[Available records]

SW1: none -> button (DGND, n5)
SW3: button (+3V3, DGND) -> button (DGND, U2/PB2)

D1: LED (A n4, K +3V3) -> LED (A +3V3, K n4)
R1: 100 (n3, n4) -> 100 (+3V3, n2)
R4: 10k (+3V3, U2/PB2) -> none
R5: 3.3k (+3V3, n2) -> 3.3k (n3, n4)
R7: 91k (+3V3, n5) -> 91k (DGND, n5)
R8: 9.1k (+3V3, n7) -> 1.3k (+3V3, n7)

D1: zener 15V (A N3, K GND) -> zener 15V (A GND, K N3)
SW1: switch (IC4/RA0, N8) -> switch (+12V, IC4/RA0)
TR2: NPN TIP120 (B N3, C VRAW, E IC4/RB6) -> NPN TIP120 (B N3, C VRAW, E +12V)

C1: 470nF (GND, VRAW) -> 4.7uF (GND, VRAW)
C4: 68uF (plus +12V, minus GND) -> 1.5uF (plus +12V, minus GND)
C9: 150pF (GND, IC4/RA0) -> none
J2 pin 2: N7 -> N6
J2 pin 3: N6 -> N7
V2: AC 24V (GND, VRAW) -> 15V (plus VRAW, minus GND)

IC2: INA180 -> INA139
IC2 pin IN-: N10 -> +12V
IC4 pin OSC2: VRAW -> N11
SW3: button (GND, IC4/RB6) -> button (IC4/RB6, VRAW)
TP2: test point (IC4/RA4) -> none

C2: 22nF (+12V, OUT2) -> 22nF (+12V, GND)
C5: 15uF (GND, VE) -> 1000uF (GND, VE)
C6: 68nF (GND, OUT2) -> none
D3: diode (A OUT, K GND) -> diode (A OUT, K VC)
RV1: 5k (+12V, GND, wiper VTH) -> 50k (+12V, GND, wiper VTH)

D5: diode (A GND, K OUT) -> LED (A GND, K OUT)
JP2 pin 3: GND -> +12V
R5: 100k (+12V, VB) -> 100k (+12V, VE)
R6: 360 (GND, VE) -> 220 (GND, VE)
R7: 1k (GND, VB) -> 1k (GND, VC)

[/Available records]

- Work required
All that is wanted is the set of lines from the one with "D5: diode (A" through the last line of the entries, both included, output exactly.

- Solution for this task
D5: diode (A GND, K OUT) -> LED (A GND, K OUT)
JP2 pin 3: GND -> +12V
R5: 100k (+12V, VB) -> 100k (+12V, VE)
R6: 360 (GND, VE) -> 220 (GND, VE)
R7: 1k (GND, VB) -> 1k (GND, VC)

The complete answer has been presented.